▸ SUPPLIED RECORDS

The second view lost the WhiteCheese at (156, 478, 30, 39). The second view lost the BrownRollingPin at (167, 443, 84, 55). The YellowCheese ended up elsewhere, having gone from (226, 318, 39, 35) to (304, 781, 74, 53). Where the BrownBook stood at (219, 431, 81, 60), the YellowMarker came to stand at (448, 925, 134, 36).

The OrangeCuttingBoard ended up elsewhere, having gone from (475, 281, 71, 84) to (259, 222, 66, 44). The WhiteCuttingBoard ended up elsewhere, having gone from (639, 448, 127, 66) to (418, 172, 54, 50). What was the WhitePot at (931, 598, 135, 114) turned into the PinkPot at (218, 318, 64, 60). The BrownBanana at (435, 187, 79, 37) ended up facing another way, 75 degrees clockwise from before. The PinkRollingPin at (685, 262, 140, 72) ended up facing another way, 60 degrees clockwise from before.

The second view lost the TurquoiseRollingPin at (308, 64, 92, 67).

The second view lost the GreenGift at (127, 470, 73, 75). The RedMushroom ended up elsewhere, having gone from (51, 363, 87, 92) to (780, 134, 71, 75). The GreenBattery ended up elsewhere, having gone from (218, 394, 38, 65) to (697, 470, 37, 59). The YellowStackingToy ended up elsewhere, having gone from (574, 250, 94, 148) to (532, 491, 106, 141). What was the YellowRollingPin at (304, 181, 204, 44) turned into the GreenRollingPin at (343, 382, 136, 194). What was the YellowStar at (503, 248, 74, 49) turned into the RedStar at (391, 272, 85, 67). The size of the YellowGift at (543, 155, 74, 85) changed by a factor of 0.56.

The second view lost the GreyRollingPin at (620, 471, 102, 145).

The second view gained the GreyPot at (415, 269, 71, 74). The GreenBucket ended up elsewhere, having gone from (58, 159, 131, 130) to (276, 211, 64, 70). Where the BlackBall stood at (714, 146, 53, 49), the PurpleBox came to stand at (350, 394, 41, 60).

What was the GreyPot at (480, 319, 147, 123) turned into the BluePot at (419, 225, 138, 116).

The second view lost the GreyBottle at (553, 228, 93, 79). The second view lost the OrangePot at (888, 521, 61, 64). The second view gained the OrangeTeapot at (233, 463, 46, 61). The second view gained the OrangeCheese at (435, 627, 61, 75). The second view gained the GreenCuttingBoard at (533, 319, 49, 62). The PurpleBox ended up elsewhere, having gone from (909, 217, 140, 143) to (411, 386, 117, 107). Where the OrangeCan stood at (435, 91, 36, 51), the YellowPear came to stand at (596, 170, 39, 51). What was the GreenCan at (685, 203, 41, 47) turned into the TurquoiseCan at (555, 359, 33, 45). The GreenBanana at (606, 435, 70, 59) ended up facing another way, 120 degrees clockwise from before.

▸ YOUR ASSIGNMENT
Reproduce the entries above exactly.

▸ WRITTEN SOLUTION
The second view lost the WhiteCheese at (156, 478, 30, 39). The second view lost the BrownRollingPin at (167, 443, 84, 55). The YellowCheese ended up elsewhere, having gone from (226, 318, 39, 35) to (304, 781, 74, 53). Where the BrownBook stood at (219, 431, 81, 60), the YellowMarker came to stand at (448, 925, 134, 36).

The OrangeCuttingBoard ended up elsewhere, having gone from (475, 281, 71, 84) to (259, 222, 66, 44). The WhiteCuttingBoard ended up elsewhere, having gone from (639, 448, 127, 66) to (418, 172, 54, 50). What was the WhitePot at (931, 598, 135, 114) turned into the PinkPot at (218, 318, 64, 60). The BrownBanana at (435, 187, 79, 37) ended up facing another way, 75 degrees clockwise from before. The PinkRollingPin at (685, 262, 140, 72) ended up facing another way, 60 degrees clockwise from before.

The second view lost the TurquoiseRollingPin at (308, 64, 92, 67).

The second view lost the GreenGift at (127, 470, 73, 75). The RedMushroom ended up elsewhere, having gone from (51, 363, 87, 92) to (780, 134, 71, 75). The GreenBattery ended up elsewhere, having gone from (218, 394, 38, 65) to (697, 470, 37, 59). The YellowStackingToy ended up elsewhere, having gone from (574, 250, 94, 148) to (532, 491, 106, 141). What was the YellowRollingPin at (304, 181, 204, 44) turned into the GreenRollingPin at (343, 382, 136, 194). What was the YellowStar at (503, 248, 74, 49) turned into the RedStar at (391, 272, 85, 67). The size of the YellowGift at (543, 155, 74, 85) changed by a factor of 0.56.

The second view lost the GreyRollingPin at (620, 471, 102, 145).

The second view gained the GreyPot at (415, 269, 71, 74). The GreenBucket ended up elsewhere, having gone from (58, 159, 131, 130) to (276, 211, 64, 70). Where the BlackBall stood at (714, 146, 53, 49), the PurpleBox came to stand at (350, 394, 41, 60).

What was the GreyPot at (480, 319, 147, 123) turned into the BluePot at (419, 225, 138, 116).

The second view lost the GreyBottle at (553, 228, 93, 79). The second view lost the OrangePot at (888, 521, 61, 64). The second view gained the OrangeTeapot at (233, 463, 46, 61). The second view gained the OrangeCheese at (435, 627, 61, 75). The second view gained the GreenCuttingBoard at (533, 319, 49, 62). The PurpleBox ended up elsewhere, having gone from (909, 217, 140, 143) to (411, 386, 117, 107). Where the OrangeCan stood at (435, 91, 36, 51), the YellowPear came to stand at (596, 170, 39, 51). What was the GreenCan at (685, 203, 41, 47) turned into the TurquoiseCan at (555, 359, 33, 45). The GreenBanana at (606, 435, 70, 59) ended up facing another way, 120 degrees clockwise from before.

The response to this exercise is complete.